-- Materials provided --
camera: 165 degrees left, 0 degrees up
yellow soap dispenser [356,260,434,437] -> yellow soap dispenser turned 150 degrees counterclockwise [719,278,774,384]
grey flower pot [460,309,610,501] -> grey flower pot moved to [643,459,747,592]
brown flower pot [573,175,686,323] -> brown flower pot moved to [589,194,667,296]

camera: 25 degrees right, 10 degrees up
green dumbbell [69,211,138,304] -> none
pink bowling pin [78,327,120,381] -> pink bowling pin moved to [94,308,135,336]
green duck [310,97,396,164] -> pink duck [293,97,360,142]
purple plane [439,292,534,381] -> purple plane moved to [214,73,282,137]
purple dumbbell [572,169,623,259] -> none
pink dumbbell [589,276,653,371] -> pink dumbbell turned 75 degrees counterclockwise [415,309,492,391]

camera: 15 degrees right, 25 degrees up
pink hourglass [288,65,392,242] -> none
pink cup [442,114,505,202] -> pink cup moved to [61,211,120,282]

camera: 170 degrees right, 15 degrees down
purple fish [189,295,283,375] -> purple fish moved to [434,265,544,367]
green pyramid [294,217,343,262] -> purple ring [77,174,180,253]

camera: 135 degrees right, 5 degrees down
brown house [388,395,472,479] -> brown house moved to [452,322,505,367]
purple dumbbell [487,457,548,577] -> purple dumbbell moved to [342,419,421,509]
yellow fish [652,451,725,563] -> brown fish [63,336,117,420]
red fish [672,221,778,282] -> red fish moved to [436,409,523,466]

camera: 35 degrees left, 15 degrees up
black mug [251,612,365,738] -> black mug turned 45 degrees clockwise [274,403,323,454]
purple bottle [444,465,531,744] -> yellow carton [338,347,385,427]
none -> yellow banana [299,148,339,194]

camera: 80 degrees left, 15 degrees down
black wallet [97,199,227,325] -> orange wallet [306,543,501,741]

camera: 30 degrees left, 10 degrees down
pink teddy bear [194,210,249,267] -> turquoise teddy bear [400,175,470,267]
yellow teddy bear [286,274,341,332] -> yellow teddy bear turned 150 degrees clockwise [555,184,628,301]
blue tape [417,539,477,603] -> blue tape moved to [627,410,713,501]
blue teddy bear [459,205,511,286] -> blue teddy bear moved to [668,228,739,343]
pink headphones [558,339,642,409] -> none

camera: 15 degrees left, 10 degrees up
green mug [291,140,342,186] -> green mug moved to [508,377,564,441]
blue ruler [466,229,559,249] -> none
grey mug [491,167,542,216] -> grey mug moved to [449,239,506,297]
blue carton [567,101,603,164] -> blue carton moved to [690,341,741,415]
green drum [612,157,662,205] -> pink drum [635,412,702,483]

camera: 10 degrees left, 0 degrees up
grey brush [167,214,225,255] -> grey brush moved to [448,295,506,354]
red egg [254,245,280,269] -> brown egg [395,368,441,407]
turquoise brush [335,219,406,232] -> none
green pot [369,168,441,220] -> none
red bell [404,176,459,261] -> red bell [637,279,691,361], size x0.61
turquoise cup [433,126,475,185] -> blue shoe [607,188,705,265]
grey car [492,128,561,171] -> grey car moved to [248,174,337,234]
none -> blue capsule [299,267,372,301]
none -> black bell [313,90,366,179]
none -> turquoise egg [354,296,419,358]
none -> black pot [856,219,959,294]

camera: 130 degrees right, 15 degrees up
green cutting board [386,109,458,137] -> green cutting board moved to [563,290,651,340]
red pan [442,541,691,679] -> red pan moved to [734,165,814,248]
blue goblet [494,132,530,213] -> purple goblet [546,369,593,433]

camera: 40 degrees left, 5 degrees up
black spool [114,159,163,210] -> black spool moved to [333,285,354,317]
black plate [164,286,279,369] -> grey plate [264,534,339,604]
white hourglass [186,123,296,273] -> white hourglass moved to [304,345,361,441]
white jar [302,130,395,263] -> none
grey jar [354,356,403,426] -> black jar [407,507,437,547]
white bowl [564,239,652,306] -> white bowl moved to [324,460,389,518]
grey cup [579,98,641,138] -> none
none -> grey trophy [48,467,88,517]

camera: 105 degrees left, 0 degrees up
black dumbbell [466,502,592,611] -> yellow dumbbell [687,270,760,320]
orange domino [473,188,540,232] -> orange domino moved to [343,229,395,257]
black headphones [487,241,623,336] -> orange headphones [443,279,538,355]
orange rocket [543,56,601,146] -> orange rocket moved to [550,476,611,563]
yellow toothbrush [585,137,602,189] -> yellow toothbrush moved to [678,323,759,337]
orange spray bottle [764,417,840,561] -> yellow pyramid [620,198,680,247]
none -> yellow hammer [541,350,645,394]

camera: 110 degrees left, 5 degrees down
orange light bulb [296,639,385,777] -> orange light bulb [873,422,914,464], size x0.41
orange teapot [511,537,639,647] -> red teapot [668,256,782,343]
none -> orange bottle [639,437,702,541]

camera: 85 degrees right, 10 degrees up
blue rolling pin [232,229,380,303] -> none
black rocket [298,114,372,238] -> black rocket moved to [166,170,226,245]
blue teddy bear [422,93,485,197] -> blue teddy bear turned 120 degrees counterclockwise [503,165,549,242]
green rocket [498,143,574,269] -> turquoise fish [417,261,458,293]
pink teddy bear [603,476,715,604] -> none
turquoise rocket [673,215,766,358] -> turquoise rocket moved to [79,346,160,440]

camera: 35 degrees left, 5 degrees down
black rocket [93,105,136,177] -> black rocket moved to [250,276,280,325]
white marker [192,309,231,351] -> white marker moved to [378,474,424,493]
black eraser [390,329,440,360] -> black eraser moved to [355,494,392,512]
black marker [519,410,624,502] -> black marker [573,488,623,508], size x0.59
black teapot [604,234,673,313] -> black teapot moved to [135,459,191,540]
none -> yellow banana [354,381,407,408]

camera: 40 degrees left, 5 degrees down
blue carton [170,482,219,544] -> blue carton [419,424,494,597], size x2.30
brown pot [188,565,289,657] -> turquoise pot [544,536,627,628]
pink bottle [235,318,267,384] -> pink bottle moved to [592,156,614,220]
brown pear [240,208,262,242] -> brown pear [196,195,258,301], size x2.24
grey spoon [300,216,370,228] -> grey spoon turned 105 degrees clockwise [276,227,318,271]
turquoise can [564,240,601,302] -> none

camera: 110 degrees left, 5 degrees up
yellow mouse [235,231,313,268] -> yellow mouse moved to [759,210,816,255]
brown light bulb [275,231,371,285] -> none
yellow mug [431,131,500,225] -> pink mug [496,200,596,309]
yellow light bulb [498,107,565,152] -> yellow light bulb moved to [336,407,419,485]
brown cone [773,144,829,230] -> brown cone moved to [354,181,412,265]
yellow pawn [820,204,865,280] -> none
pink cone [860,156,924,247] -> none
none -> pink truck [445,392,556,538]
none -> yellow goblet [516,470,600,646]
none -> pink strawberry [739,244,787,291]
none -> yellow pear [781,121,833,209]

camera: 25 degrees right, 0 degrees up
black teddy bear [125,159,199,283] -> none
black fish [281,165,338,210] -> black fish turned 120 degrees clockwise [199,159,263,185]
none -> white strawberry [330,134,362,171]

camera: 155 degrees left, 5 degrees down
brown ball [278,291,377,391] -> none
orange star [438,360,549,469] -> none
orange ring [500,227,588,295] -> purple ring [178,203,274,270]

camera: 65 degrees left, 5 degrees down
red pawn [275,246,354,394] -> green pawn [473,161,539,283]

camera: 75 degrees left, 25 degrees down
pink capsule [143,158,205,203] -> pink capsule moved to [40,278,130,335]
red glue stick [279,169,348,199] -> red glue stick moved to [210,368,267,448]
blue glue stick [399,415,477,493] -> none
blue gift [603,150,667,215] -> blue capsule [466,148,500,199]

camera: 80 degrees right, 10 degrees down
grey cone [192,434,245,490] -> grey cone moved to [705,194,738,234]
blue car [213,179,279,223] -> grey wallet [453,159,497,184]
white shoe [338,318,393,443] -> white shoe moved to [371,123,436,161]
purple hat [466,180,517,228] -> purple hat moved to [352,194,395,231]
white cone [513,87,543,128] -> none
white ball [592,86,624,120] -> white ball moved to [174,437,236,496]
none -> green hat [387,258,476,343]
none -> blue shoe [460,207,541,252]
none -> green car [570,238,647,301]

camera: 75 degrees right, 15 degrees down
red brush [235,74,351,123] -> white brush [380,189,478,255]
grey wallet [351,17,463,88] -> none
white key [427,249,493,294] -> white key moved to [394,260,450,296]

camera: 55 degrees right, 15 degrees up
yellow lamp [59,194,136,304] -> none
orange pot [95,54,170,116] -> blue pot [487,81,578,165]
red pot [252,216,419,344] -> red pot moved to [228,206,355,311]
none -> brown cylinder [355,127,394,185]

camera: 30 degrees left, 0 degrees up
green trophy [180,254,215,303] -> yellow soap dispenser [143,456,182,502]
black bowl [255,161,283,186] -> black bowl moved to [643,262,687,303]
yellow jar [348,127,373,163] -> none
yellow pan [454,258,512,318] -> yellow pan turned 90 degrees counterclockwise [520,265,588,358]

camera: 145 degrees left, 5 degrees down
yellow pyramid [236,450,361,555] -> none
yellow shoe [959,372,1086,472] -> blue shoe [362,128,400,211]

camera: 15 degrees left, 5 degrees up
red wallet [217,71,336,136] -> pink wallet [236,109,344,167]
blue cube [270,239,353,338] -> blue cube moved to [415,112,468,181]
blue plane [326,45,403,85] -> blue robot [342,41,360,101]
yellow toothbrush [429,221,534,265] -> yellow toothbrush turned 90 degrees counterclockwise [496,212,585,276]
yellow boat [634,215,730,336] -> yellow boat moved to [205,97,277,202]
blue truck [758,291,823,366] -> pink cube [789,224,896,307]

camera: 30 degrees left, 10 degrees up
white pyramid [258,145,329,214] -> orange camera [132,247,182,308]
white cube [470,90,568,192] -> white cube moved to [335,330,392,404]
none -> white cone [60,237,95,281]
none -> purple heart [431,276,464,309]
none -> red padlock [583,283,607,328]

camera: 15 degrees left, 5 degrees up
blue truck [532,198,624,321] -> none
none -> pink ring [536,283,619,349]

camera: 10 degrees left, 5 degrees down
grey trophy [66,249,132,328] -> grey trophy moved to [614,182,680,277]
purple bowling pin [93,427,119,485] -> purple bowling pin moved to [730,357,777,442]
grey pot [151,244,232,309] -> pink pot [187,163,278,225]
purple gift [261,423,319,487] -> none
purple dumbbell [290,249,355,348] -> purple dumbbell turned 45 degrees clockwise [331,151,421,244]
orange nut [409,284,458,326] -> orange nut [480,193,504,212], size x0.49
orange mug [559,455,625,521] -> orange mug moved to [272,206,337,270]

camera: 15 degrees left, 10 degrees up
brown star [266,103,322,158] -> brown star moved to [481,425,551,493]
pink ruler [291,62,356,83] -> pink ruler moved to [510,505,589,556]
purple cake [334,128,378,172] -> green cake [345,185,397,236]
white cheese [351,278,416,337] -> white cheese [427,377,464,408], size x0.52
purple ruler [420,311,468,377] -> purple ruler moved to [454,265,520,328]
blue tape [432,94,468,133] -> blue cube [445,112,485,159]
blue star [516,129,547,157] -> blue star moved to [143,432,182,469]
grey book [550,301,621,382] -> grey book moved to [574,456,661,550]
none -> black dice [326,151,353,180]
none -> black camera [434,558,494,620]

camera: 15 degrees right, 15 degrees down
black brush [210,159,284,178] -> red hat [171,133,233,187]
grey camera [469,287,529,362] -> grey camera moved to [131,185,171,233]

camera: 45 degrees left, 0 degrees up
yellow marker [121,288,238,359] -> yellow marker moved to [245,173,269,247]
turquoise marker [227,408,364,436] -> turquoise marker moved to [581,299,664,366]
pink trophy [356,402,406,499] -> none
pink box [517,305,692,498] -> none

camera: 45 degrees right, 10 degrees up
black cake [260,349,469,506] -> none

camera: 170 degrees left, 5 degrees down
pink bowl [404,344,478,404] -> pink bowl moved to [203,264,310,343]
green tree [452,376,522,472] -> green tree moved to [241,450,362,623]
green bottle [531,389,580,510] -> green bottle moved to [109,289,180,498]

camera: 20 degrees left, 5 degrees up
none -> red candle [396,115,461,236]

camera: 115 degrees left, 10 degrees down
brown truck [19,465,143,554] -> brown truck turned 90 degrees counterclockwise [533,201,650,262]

-- Description of the task --
All lines above between those holding "green rocket [498,143,574,269]" and "brown pot [188,565,289,657]", inclusive, must be set down unchanged, and no other line may be included.

-- Solution for this task --
green rocket [498,143,574,269] -> turquoise fish [417,261,458,293]
pink teddy bear [603,476,715,604] -> none
turquoise rocket [673,215,766,358] -> turquoise rocket moved to [79,346,160,440]

camera: 35 degrees left, 5 degrees down
black rocket [93,105,136,177] -> black rocket moved to [250,276,280,325]
white marker [192,309,231,351] -> white marker moved to [378,474,424,493]
black eraser [390,329,440,360] -> black eraser moved to [355,494,392,512]
black marker [519,410,624,502] -> black marker [573,488,623,508], size x0.59
black teapot [604,234,673,313] -> black teapot moved to [135,459,191,540]
none -> yellow banana [354,381,407,408]

camera: 40 degrees left, 5 degrees down
blue carton [170,482,219,544] -> blue carton [419,424,494,597], size x2.30
brown pot [188,565,289,657] -> turquoise pot [544,536,627,628]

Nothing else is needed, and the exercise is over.